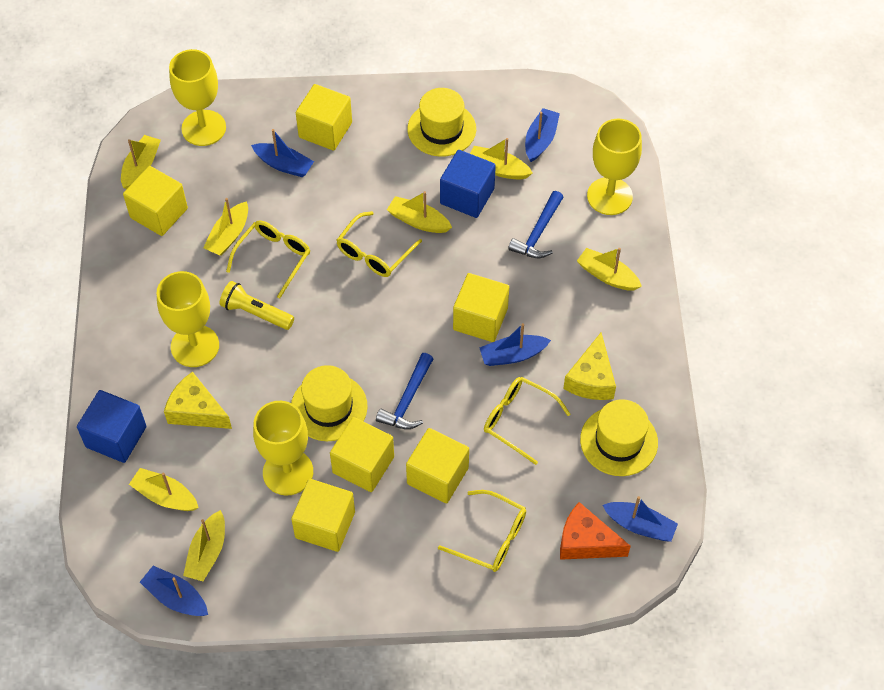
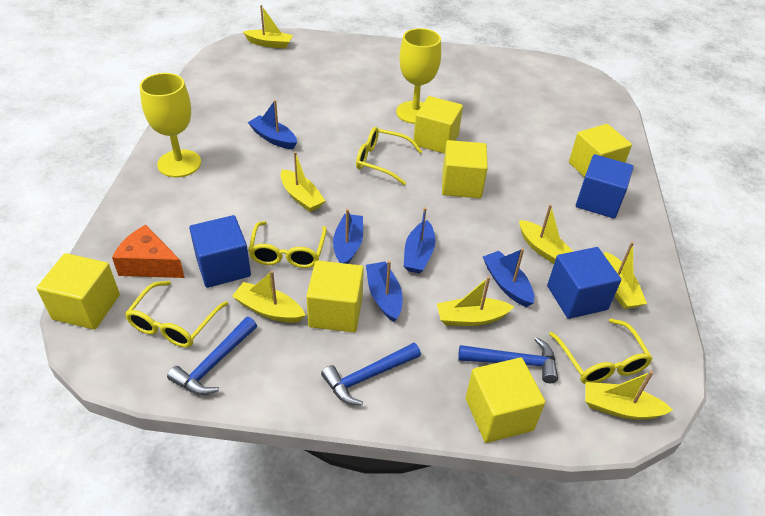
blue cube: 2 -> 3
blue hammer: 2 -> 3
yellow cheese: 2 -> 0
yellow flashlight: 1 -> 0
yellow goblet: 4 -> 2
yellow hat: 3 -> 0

——

Problem statement –
With the images removed, write out all of the material above exactly.

Response for this exercise –
blue cube: 2 -> 3
blue hammer: 2 -> 3
yellow cheese: 2 -> 0
yellow flashlight: 1 -> 0
yellow goblet: 4 -> 2
yellow hat: 3 -> 0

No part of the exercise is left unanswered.